# What the exercise asks:
A line counts if it contains the word "schottky" at least once. State how many such lines the records contain, giving the number alone.

◆ ◆ ◆ ◆ ◆

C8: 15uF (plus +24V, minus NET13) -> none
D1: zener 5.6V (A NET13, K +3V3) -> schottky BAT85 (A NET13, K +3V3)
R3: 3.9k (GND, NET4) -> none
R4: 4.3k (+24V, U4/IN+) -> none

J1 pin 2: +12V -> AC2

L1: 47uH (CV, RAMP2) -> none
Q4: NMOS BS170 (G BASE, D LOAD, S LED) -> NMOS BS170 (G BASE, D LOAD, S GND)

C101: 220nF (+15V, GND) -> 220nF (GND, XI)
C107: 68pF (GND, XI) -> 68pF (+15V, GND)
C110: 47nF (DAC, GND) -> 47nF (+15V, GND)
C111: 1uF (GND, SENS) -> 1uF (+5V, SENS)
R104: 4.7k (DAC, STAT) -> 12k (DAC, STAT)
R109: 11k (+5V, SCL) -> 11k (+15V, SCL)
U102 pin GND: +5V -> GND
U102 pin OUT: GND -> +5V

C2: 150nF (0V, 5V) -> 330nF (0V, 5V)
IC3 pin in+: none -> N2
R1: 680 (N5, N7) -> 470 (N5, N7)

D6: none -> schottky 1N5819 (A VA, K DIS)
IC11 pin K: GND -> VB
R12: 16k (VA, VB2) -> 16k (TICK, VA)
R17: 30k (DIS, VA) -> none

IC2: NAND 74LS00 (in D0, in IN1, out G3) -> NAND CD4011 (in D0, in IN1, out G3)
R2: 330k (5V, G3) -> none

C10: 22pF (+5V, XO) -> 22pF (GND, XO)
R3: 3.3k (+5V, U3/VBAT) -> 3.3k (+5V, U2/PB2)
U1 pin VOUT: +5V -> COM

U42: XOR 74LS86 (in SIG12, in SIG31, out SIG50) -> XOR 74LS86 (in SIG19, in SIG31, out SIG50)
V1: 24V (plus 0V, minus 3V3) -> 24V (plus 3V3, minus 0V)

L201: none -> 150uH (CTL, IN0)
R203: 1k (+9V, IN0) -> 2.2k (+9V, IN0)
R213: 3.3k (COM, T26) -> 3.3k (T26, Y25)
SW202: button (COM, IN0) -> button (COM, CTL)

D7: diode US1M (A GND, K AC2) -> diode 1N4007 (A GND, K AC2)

◆ ◆ ◆ ◆ ◆

# Result:
2